▸ **WHAT TO PRODUCE**: Transcribe, verbatim, every line from the start of the entries through the line that contains "camera: 45 degrees right, 5 degrees down"; include both boundary lines and omit all others.

▸ **RECORDS SUPPLIED**:

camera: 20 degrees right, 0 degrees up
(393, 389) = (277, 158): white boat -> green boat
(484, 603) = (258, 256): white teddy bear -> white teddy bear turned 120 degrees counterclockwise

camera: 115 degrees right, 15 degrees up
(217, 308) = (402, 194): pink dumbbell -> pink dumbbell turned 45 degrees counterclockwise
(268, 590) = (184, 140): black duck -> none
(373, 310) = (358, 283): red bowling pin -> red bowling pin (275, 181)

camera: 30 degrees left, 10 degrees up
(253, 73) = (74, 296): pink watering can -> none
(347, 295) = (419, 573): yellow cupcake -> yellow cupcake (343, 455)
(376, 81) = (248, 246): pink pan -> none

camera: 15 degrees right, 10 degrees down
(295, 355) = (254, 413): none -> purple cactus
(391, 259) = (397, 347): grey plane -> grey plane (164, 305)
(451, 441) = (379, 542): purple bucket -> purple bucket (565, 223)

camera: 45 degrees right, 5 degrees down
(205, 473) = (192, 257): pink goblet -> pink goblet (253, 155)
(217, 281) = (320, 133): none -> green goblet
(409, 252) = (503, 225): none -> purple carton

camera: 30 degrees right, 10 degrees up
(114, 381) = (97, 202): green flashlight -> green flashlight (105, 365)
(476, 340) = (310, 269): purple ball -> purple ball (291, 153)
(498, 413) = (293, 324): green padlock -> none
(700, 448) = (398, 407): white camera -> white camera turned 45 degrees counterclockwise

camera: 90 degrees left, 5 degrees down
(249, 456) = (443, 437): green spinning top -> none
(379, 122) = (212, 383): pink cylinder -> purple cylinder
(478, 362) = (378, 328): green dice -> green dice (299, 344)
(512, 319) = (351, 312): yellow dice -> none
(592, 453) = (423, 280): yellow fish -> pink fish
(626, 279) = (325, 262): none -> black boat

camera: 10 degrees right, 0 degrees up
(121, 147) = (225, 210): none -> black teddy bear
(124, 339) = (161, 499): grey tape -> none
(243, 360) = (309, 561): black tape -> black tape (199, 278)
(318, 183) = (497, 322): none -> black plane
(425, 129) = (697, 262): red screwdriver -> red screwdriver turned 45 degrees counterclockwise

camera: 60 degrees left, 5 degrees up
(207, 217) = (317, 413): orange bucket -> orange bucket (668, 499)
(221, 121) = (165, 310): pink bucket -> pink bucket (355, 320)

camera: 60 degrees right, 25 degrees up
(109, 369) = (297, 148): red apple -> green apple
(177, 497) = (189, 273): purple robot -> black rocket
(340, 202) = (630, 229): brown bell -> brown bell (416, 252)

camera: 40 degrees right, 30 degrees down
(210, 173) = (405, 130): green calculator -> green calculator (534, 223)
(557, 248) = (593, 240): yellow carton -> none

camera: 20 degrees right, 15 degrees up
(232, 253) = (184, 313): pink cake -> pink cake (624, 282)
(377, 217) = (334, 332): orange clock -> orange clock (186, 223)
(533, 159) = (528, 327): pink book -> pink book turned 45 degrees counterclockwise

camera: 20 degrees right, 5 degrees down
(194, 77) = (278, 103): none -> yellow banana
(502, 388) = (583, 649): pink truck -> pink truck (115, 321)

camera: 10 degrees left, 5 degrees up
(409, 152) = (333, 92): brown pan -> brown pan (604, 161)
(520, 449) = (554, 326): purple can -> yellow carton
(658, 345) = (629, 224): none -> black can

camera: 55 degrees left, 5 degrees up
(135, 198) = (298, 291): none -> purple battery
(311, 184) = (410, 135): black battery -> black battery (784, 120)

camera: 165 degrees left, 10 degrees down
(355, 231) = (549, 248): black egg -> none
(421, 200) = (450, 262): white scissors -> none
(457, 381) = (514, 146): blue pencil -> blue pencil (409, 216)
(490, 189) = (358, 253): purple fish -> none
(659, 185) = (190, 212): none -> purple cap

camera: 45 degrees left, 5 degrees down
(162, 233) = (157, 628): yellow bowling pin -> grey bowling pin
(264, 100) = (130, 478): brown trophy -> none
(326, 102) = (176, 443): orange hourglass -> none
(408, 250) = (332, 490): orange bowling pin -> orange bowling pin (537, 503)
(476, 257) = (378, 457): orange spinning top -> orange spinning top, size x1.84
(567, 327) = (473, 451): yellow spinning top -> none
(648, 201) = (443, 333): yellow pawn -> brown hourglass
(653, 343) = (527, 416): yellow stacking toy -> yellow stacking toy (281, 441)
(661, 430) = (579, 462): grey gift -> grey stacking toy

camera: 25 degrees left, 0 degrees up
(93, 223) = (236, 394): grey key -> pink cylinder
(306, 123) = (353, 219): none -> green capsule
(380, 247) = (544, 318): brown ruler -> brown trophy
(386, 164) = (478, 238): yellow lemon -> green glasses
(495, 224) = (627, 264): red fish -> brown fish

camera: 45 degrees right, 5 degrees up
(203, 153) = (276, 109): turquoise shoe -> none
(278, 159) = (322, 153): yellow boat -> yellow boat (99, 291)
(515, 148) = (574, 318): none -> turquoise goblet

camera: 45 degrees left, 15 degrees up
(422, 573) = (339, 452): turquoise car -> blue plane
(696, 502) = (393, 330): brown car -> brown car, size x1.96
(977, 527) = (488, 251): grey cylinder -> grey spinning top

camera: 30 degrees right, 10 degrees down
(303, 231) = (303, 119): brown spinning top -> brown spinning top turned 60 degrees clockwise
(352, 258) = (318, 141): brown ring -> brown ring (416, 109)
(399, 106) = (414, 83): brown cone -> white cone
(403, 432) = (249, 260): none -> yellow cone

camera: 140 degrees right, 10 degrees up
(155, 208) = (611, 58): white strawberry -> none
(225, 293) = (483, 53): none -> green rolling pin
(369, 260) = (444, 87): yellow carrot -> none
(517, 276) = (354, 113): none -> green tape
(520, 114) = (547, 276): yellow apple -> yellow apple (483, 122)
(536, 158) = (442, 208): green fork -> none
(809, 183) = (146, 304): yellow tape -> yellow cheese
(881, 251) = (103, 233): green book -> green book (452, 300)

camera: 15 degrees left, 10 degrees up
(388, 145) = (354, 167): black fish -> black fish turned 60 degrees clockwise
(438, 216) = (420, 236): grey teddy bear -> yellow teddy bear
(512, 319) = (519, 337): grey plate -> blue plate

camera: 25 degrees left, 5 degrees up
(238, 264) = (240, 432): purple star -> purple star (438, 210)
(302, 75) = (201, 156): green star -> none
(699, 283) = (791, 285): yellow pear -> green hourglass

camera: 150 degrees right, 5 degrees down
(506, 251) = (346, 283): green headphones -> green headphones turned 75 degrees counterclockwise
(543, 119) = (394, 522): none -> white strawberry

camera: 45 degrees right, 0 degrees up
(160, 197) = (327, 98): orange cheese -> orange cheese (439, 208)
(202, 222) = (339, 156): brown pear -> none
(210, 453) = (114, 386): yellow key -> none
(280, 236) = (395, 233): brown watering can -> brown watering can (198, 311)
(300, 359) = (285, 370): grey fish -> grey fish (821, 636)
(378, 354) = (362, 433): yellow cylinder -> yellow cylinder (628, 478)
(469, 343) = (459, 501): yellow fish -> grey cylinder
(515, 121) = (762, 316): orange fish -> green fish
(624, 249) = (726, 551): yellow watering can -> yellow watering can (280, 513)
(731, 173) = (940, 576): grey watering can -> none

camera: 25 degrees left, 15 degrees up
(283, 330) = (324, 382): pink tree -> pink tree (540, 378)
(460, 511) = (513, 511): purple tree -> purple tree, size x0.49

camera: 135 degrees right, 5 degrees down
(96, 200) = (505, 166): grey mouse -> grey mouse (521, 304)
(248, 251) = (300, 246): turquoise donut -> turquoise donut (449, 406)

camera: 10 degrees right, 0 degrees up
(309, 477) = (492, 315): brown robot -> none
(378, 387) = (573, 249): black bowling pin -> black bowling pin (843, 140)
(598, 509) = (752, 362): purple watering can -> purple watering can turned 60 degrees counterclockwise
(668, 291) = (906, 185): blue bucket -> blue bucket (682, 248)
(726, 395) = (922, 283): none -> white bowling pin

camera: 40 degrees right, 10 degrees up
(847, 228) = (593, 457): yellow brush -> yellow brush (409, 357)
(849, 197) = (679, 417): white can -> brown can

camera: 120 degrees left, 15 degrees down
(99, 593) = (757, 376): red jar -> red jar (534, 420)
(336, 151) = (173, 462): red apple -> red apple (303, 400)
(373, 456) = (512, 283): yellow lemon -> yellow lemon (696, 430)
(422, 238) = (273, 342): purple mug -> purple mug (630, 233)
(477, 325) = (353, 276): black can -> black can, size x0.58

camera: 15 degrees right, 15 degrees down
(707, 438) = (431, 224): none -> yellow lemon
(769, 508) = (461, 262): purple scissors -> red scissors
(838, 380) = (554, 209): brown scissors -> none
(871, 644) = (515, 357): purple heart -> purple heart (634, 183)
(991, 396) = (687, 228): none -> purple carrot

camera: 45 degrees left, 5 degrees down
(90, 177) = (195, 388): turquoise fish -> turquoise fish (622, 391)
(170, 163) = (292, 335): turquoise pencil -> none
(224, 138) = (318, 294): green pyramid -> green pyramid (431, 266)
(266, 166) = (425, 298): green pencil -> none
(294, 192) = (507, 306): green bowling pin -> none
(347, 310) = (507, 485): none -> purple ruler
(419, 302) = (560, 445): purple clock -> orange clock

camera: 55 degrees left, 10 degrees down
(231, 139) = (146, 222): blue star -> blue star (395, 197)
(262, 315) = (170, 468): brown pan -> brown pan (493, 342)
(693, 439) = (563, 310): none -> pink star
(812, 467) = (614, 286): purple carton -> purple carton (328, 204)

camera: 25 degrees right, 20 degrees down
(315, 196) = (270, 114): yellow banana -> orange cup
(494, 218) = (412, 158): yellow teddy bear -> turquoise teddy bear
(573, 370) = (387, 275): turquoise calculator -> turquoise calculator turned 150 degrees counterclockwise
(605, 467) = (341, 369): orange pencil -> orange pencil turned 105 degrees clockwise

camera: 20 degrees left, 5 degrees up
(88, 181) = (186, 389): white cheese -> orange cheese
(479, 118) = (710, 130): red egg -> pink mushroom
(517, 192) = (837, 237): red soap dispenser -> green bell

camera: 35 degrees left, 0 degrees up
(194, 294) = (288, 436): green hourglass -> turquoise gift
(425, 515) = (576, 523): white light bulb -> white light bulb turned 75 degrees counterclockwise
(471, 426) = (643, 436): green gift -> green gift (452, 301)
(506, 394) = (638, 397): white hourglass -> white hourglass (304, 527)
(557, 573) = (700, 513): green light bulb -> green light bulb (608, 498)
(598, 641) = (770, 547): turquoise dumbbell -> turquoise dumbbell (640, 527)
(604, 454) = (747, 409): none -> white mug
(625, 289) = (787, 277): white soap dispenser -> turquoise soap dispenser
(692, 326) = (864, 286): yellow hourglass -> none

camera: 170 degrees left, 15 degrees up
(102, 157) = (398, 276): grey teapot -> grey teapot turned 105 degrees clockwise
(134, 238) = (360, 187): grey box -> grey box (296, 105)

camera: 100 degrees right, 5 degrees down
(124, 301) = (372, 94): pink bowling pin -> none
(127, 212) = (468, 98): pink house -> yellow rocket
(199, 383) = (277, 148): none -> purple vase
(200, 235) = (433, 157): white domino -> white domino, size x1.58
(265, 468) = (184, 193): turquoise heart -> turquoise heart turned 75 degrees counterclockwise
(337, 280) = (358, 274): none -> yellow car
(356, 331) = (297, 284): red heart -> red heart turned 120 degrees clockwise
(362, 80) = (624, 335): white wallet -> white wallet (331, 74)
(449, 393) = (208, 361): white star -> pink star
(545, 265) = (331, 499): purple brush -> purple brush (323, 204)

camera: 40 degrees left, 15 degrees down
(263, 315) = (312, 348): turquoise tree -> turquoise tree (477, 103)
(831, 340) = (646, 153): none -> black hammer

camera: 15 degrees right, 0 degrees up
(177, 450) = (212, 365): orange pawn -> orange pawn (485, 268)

▸ **PROBLEM SOLUTION**:
camera: 20 degrees right, 0 degrees up
(393, 389) = (277, 158): white boat -> green boat
(484, 603) = (258, 256): white teddy bear -> white teddy bear turned 120 degrees counterclockwise

camera: 115 degrees right, 15 degrees up
(217, 308) = (402, 194): pink dumbbell -> pink dumbbell turned 45 degrees counterclockwise
(268, 590) = (184, 140): black duck -> none
(373, 310) = (358, 283): red bowling pin -> red bowling pin (275, 181)

camera: 30 degrees left, 10 degrees up
(253, 73) = (74, 296): pink watering can -> none
(347, 295) = (419, 573): yellow cupcake -> yellow cupcake (343, 455)
(376, 81) = (248, 246): pink pan -> none

camera: 15 degrees right, 10 degrees down
(295, 355) = (254, 413): none -> purple cactus
(391, 259) = (397, 347): grey plane -> grey plane (164, 305)
(451, 441) = (379, 542): purple bucket -> purple bucket (565, 223)

camera: 45 degrees right, 5 degrees down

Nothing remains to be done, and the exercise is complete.